*** Opening Material for the task ***

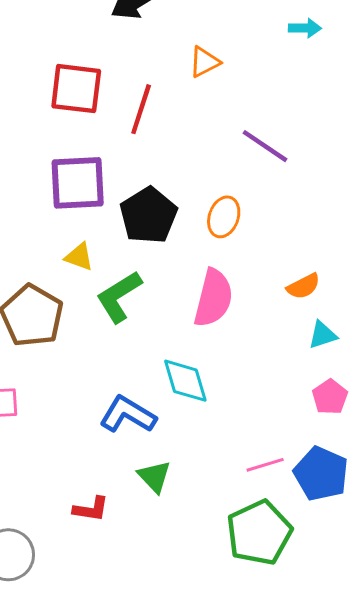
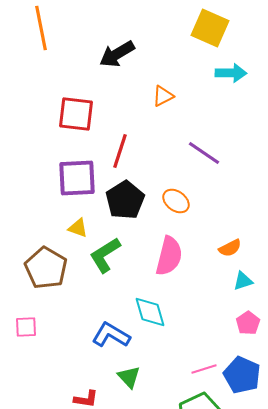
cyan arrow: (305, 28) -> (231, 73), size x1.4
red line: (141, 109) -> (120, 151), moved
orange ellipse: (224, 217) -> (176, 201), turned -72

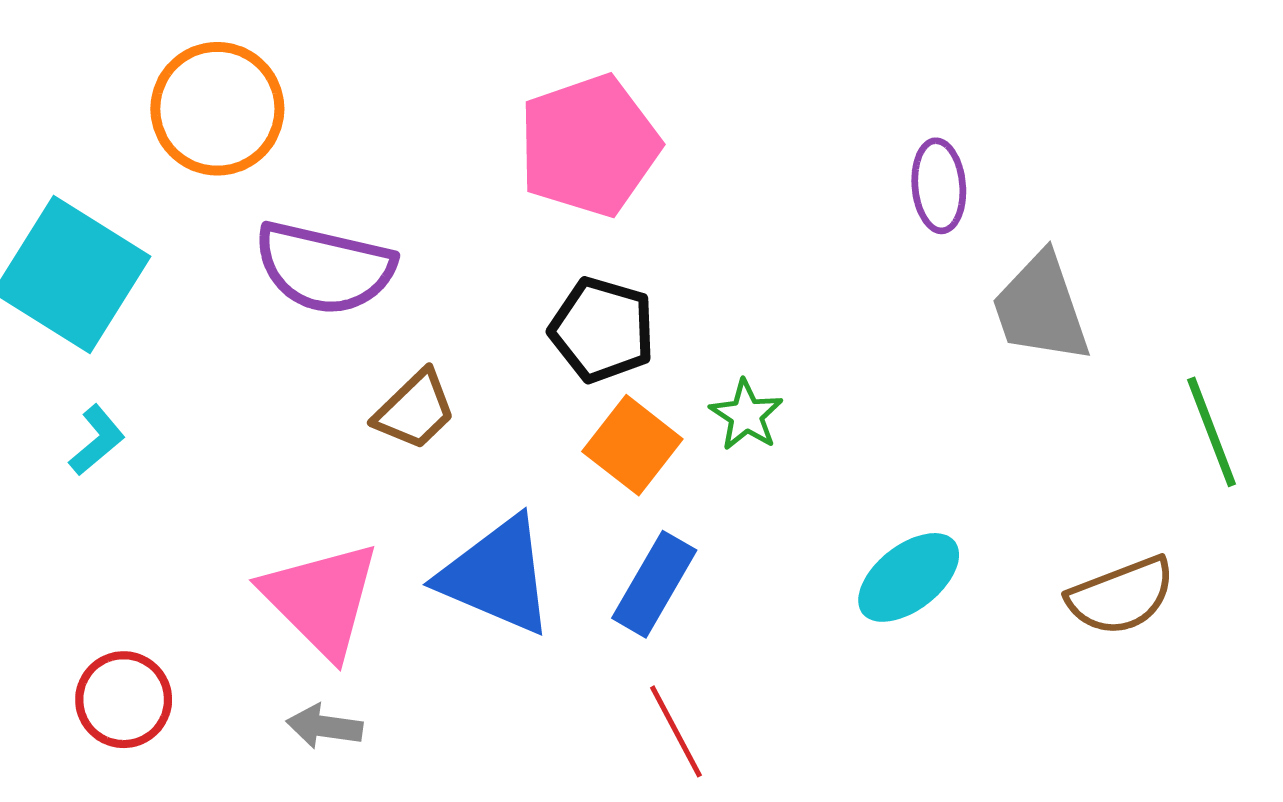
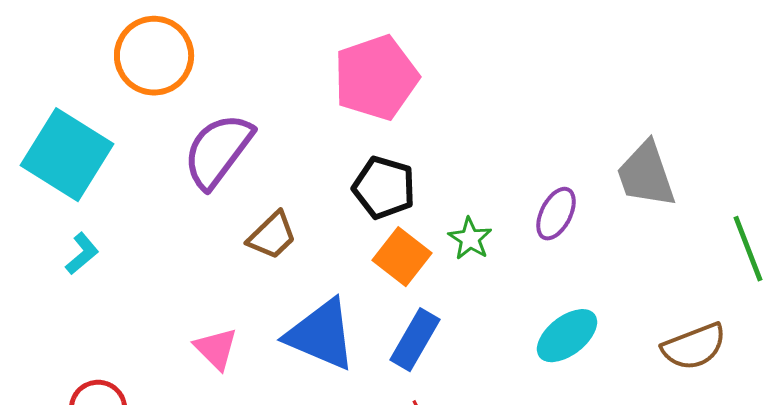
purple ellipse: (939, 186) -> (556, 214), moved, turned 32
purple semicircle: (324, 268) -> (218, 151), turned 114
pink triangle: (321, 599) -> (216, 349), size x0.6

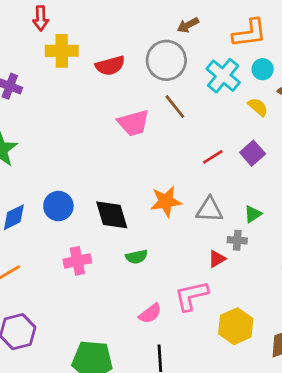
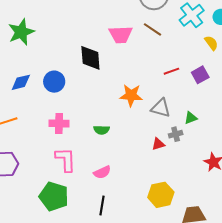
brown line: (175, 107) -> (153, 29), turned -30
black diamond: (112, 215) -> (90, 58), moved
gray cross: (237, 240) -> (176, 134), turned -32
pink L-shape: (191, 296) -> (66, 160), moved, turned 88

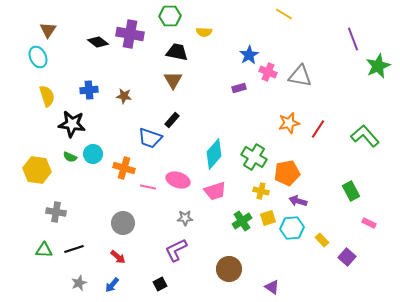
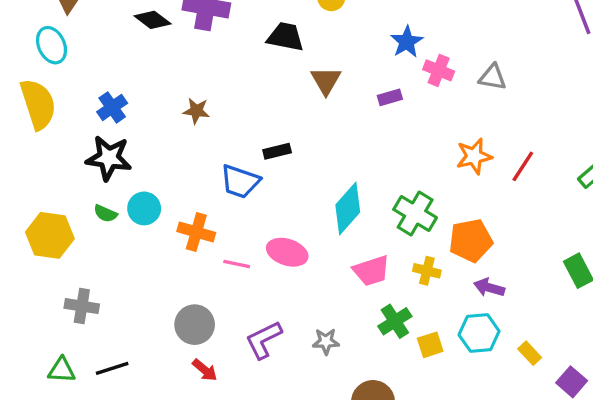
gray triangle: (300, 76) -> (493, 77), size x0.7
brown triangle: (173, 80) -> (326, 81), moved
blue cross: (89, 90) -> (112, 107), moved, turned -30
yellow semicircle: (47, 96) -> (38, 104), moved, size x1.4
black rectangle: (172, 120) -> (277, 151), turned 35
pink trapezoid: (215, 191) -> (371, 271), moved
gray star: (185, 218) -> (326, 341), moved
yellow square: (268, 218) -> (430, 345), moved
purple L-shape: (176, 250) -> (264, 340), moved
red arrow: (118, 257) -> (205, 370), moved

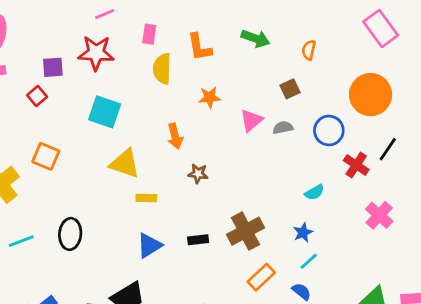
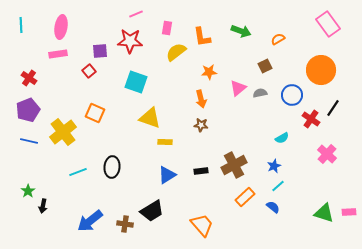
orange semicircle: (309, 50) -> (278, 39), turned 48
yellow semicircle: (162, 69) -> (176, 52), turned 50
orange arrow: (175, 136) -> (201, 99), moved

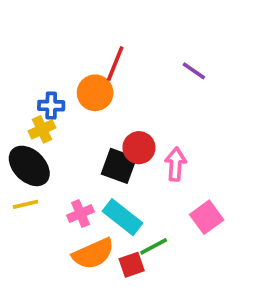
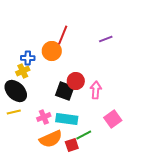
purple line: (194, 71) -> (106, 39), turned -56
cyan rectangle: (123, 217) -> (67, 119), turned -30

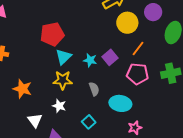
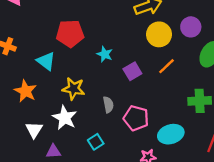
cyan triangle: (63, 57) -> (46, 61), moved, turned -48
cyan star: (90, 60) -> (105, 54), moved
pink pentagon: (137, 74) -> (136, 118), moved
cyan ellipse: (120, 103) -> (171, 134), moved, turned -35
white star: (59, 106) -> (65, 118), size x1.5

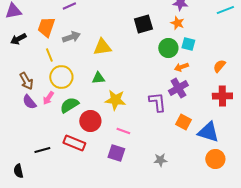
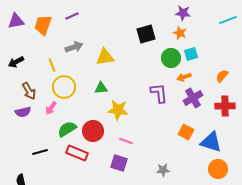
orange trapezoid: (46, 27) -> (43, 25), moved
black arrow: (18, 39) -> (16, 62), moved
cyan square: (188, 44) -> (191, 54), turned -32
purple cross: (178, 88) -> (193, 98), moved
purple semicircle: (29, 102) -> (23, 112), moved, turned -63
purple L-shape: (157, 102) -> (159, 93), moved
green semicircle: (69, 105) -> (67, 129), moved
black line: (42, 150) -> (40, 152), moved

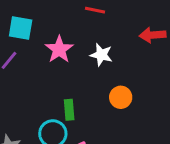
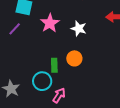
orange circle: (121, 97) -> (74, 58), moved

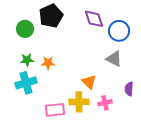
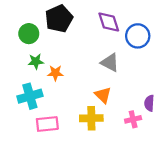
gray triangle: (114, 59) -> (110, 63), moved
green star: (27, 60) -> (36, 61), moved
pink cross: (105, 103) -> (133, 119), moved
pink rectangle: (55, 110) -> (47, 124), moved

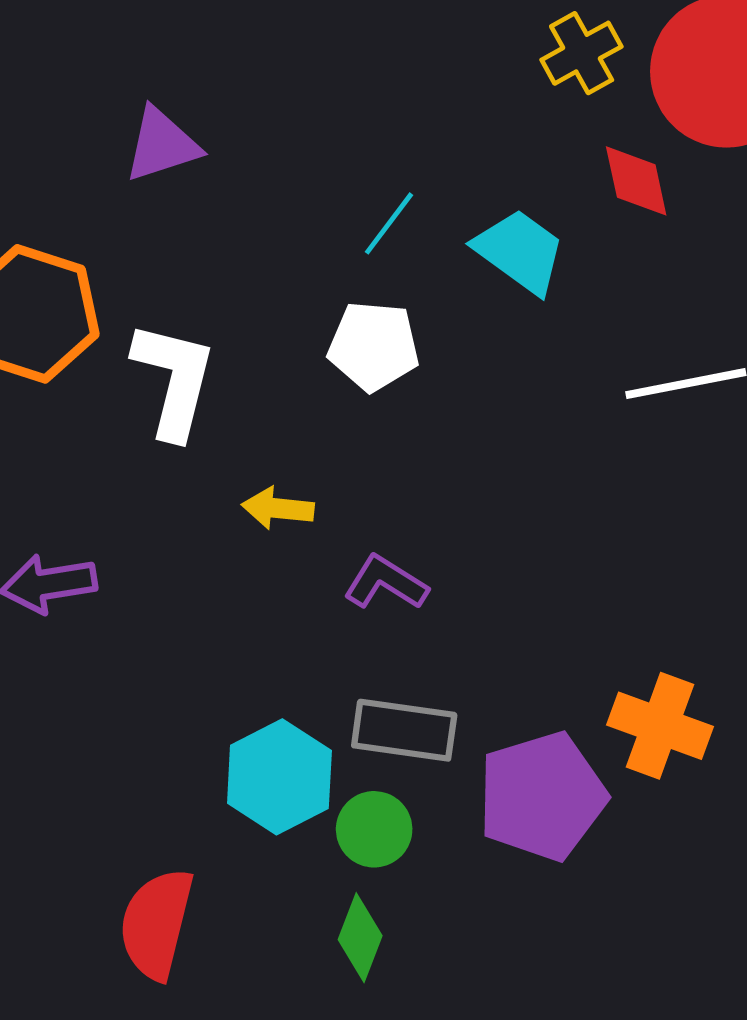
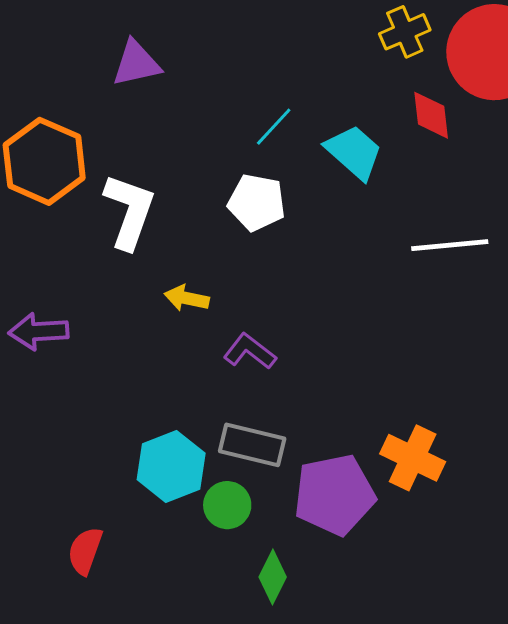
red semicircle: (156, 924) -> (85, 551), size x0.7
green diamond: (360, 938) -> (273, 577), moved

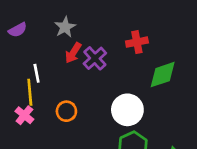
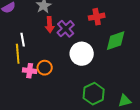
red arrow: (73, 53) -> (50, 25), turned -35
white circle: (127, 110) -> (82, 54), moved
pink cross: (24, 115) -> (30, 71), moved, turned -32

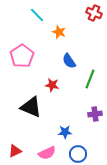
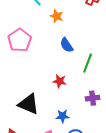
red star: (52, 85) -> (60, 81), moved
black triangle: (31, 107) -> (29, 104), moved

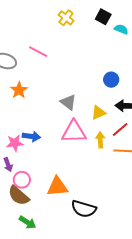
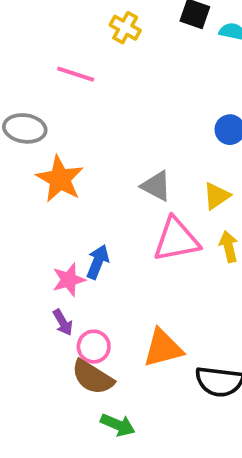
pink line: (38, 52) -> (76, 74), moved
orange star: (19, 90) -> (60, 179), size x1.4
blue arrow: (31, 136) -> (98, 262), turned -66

*** Closing Material for the task ***

About this exercise - Would you please reproduce the entries above, starting at the line with "white star: (59, 106) -> (65, 118), size x1.5" and stopping after the line with "green semicircle: (69, 105)"? Omit any pictures.

Exercise response -
white star: (59, 106) -> (65, 118), size x1.5

orange trapezoid: (46, 27) -> (43, 25), moved
black arrow: (18, 39) -> (16, 62), moved
cyan square: (188, 44) -> (191, 54), turned -32
purple cross: (178, 88) -> (193, 98), moved
purple semicircle: (29, 102) -> (23, 112), moved, turned -63
purple L-shape: (157, 102) -> (159, 93), moved
green semicircle: (69, 105) -> (67, 129), moved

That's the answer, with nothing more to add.